Exercise objective >>
Would you return the listing that follows exactly, leaving its pictures behind?

Material for this task >>

◆ ◆ ◆ ◆ ◆

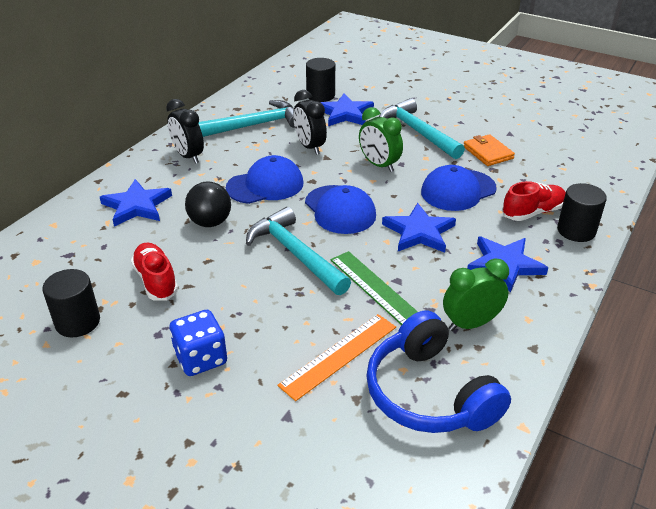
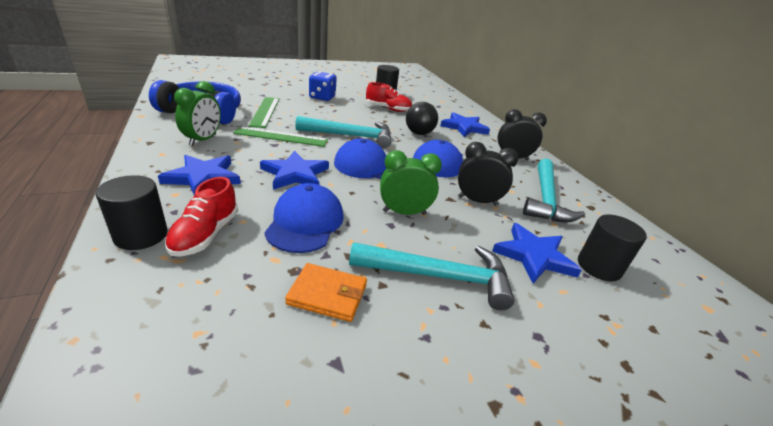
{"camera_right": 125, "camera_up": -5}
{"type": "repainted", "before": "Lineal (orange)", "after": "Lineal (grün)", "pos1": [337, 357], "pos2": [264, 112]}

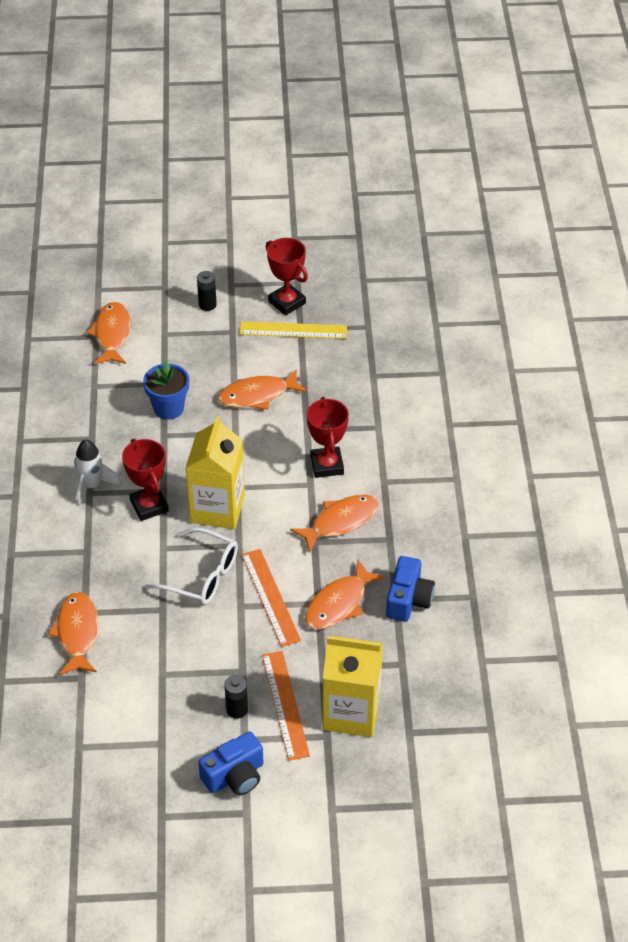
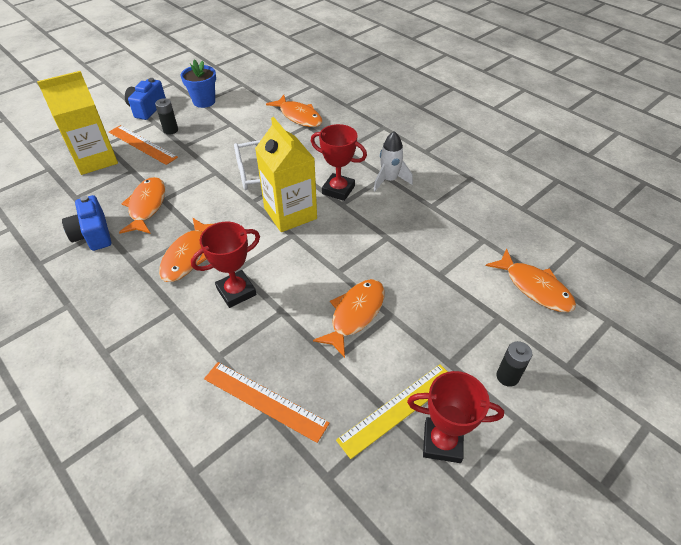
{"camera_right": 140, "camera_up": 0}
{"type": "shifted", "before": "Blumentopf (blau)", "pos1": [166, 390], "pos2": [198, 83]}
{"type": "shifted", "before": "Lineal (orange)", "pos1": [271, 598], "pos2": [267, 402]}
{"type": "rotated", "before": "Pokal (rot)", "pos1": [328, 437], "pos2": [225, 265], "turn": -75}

◆ ◆ ◆ ◆ ◆

Response to the exercise >>
{"camera_right": 125, "camera_up": -5}
{"type": "repainted", "before": "Lineal (orange)", "after": "Lineal (grün)", "pos1": [337, 357], "pos2": [264, 112]}

{"camera_right": 140, "camera_up": 0}
{"type": "shifted", "before": "Blumentopf (blau)", "pos1": [166, 390], "pos2": [198, 83]}
{"type": "shifted", "before": "Lineal (orange)", "pos1": [271, 598], "pos2": [267, 402]}
{"type": "rotated", "before": "Pokal (rot)", "pos1": [328, 437], "pos2": [225, 265], "turn": -75}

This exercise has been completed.